START Data for analysis
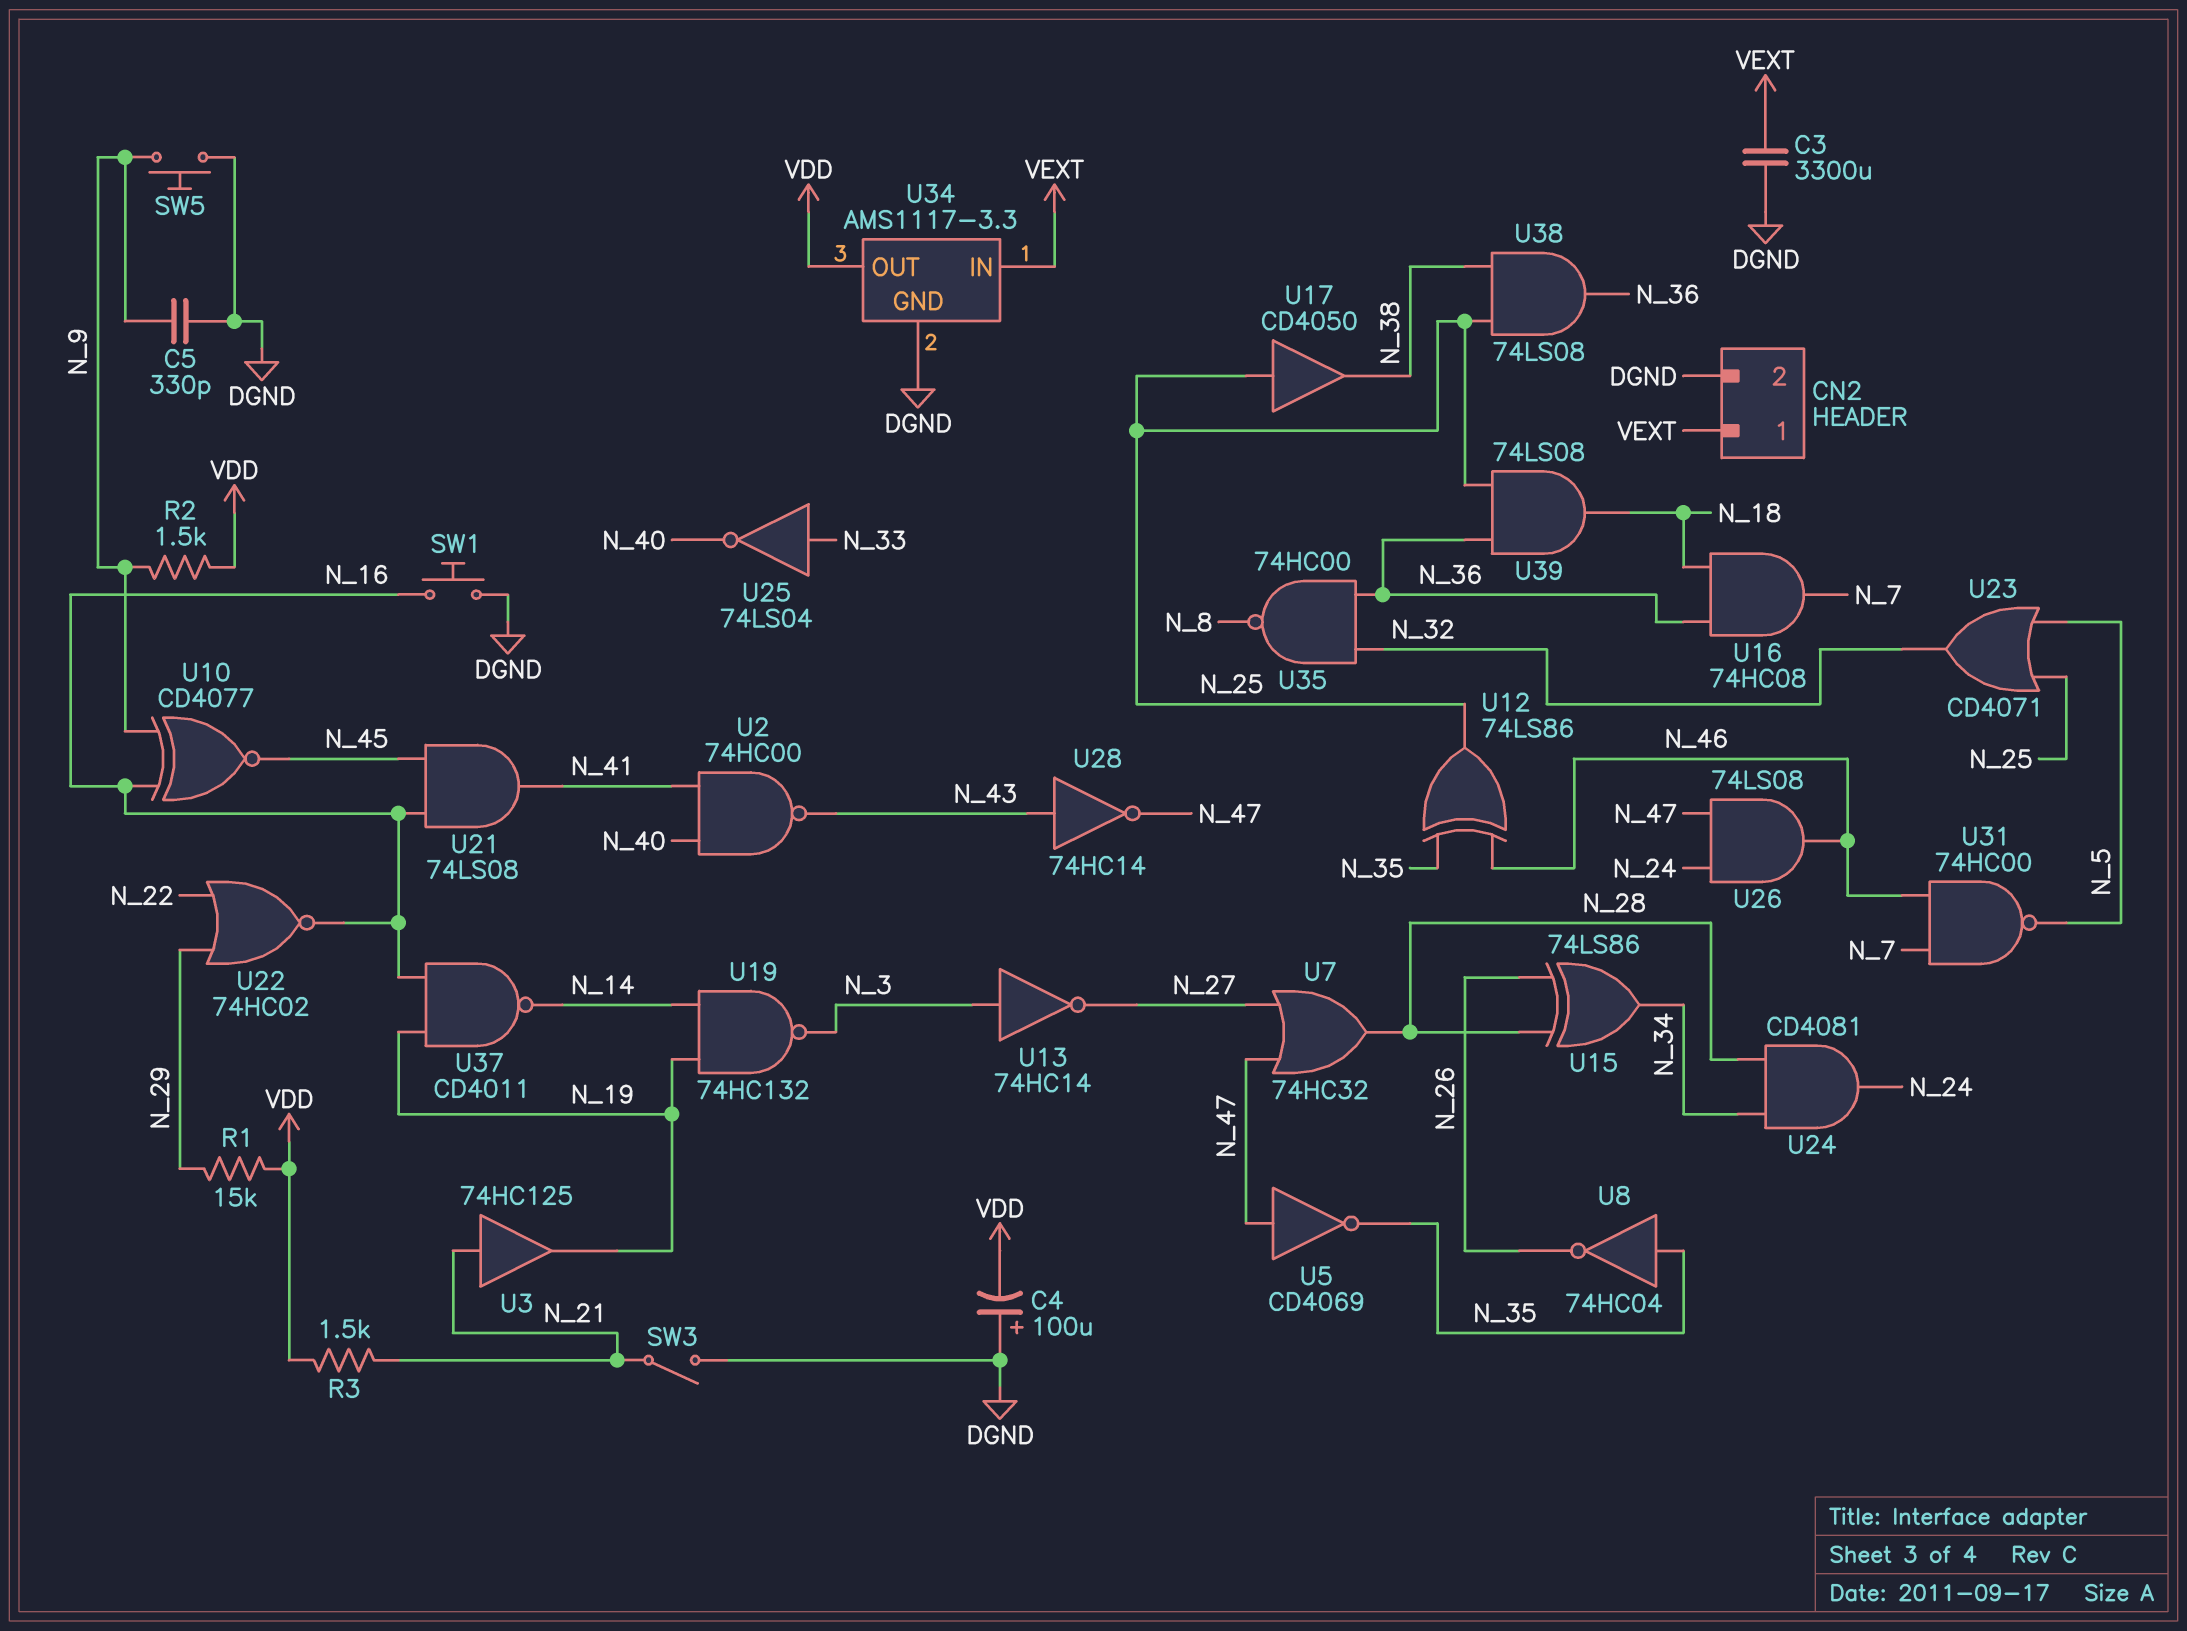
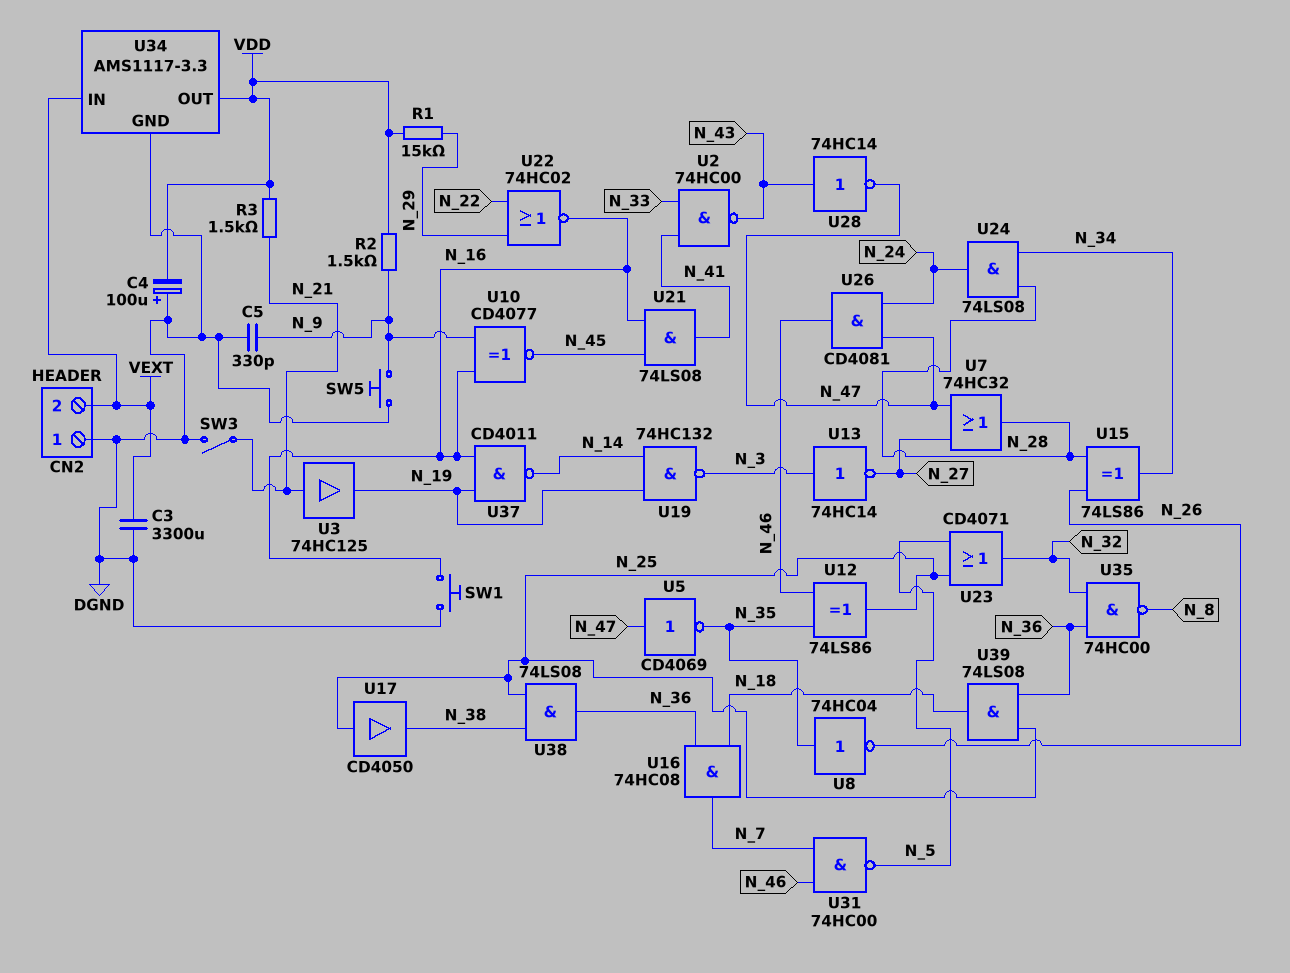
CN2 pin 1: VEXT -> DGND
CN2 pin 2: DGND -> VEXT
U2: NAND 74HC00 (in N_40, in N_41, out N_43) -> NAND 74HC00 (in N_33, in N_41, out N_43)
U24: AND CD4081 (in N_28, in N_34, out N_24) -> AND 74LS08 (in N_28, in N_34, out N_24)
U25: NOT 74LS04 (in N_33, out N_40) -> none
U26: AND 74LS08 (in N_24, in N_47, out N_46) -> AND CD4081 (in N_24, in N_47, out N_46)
END Data for analysis
## About this task
For this exercise, please copy exactly the lines from the one holding "U24: AND CD4081" through the end of the records, the first and last included.

## Response to this exercise
U24: AND CD4081 (in N_28, in N_34, out N_24) -> AND 74LS08 (in N_28, in N_34, out N_24)
U25: NOT 74LS04 (in N_33, out N_40) -> none
U26: AND 74LS08 (in N_24, in N_47, out N_46) -> AND CD4081 (in N_24, in N_47, out N_46)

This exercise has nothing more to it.